▸ Exercise: In the records below, tally every line containing "clockwise". Report only the total.

▸ Input data:
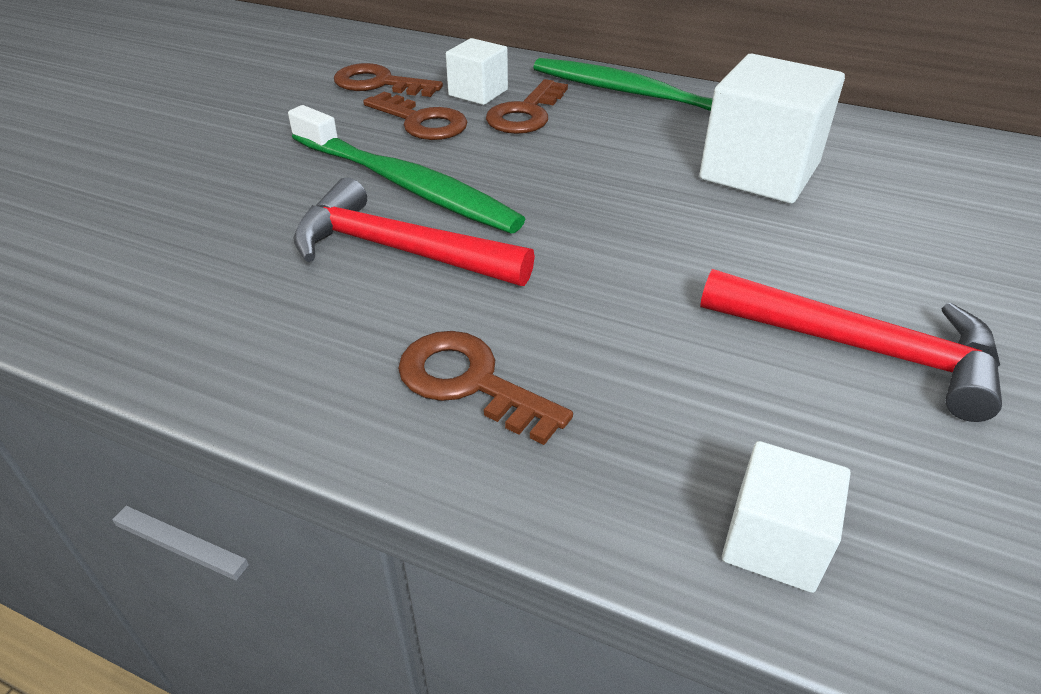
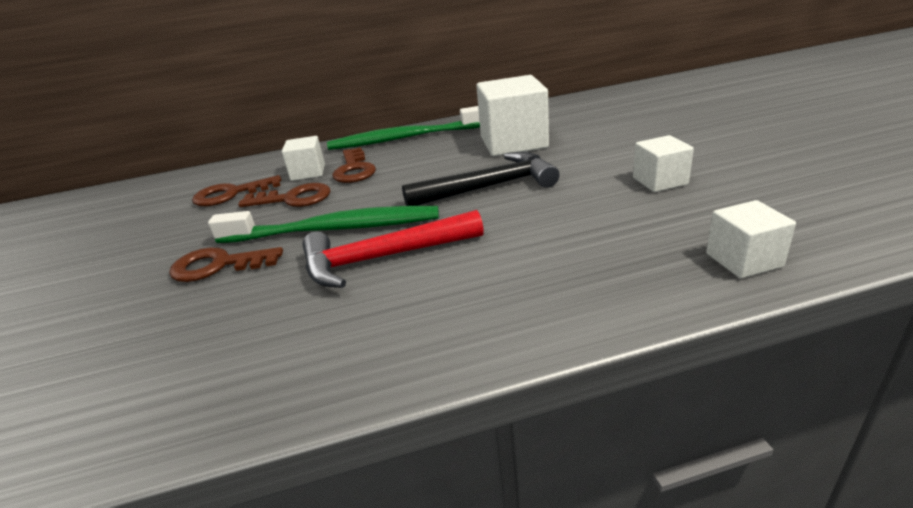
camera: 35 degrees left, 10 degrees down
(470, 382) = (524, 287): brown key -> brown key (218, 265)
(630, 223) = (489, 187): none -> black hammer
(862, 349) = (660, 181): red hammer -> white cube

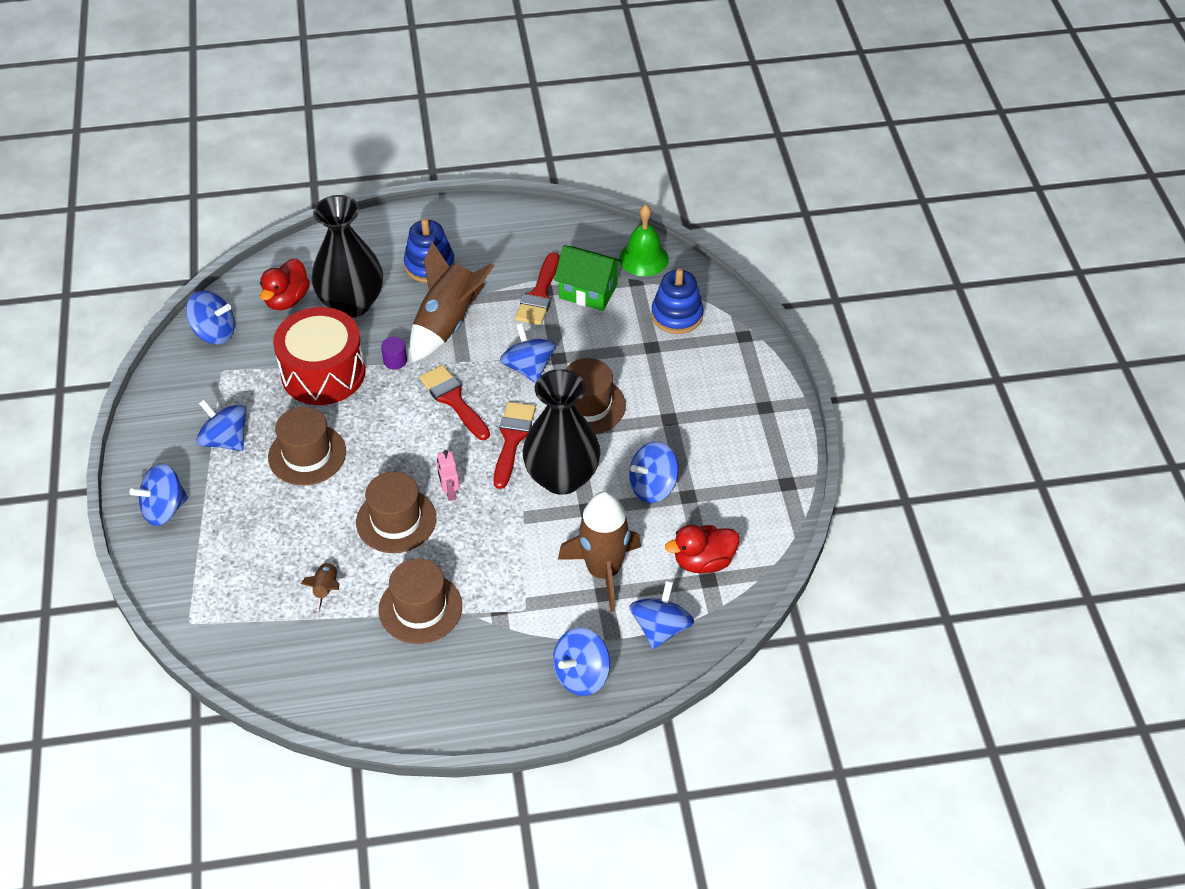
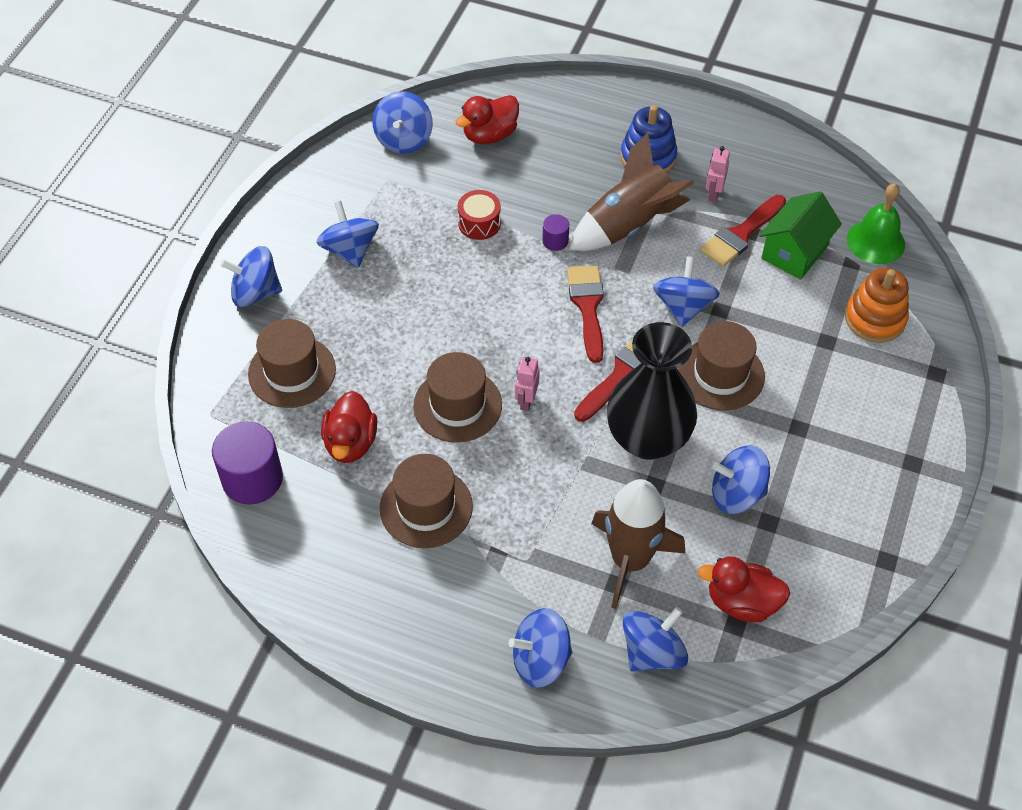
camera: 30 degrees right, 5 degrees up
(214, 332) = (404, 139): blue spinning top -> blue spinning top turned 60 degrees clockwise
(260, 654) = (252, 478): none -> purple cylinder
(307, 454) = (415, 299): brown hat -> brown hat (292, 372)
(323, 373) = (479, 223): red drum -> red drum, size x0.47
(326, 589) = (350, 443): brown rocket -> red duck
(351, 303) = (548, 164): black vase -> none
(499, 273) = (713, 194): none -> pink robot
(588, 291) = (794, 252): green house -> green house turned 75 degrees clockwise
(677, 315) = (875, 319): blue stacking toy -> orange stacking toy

---

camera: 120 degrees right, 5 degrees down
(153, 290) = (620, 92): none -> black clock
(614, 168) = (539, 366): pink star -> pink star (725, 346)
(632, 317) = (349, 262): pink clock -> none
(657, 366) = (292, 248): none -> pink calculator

...

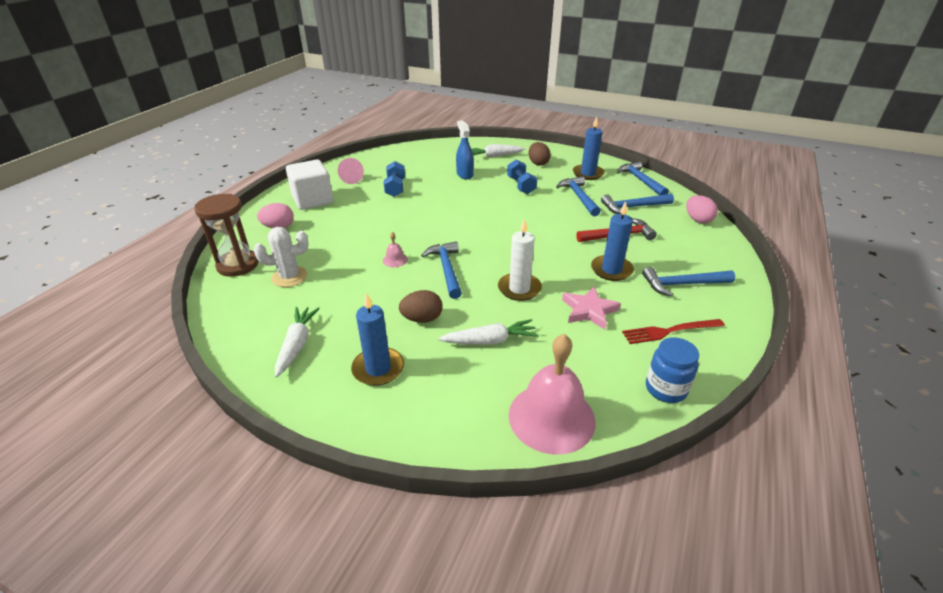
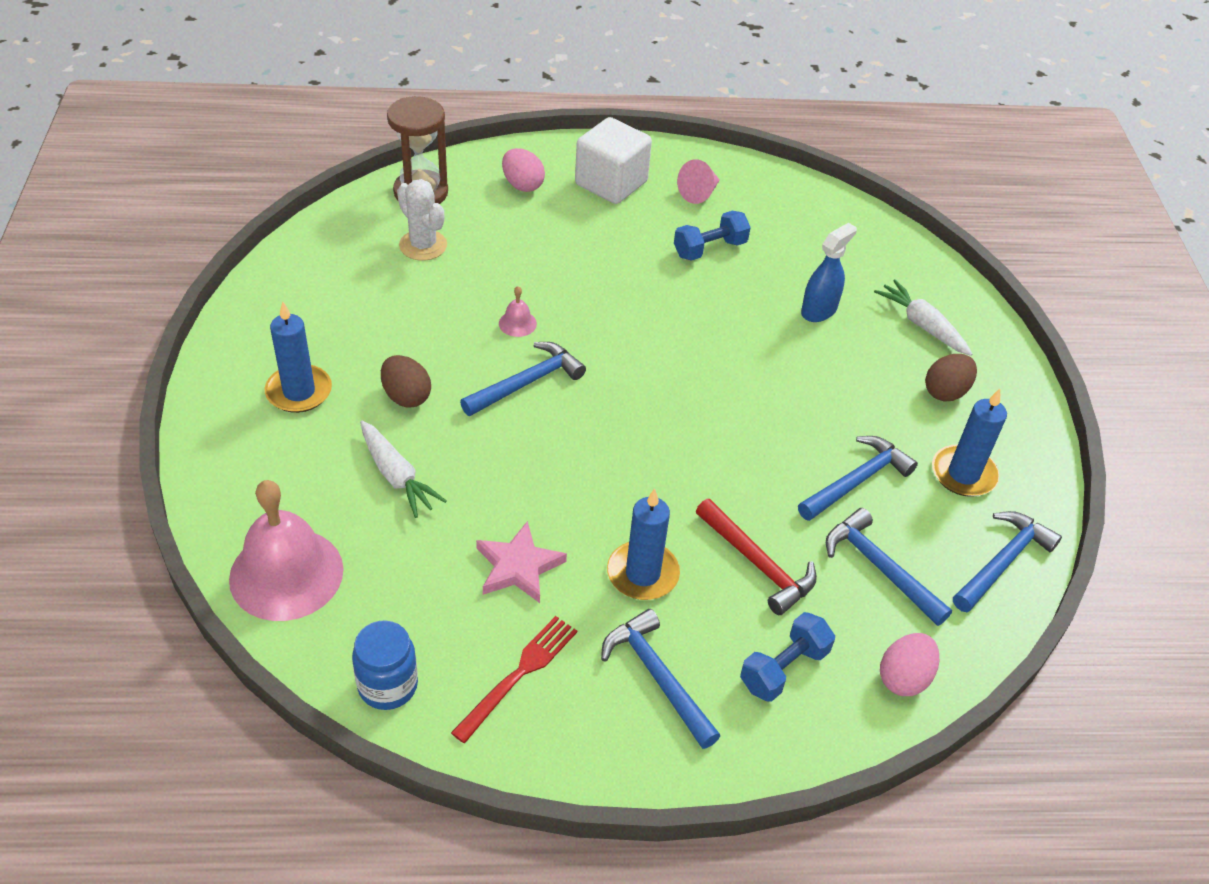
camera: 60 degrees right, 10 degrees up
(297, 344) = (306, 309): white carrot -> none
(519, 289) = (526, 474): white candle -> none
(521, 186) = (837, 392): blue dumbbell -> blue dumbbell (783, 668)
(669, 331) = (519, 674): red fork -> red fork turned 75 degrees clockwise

▸ Result of the task: 3